- **Exercise instructions**: The reply should contain the full listing exactly as written and no pictures at all.

- **Input data**:
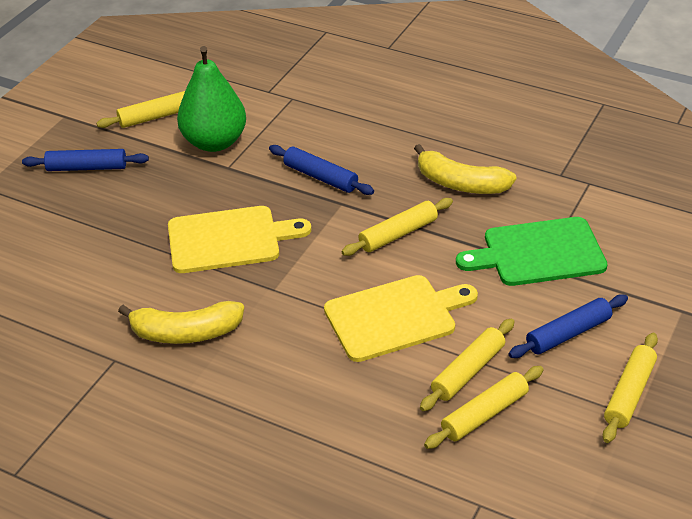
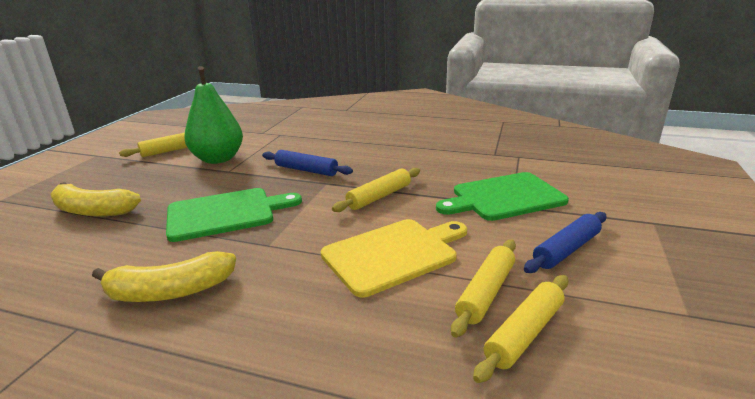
camera: 10 degrees left, 15 degrees down
(87, 168) = (103, 181): blue rolling pin -> none
(229, 239) = (225, 213): yellow cutting board -> green cutting board
(460, 184) = (420, 164): yellow banana -> yellow banana (93, 211)
(629, 394) = (663, 293): yellow rolling pin -> none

- **Exercise response**:
camera: 10 degrees left, 15 degrees down
(87, 168) = (103, 181): blue rolling pin -> none
(229, 239) = (225, 213): yellow cutting board -> green cutting board
(460, 184) = (420, 164): yellow banana -> yellow banana (93, 211)
(629, 394) = (663, 293): yellow rolling pin -> none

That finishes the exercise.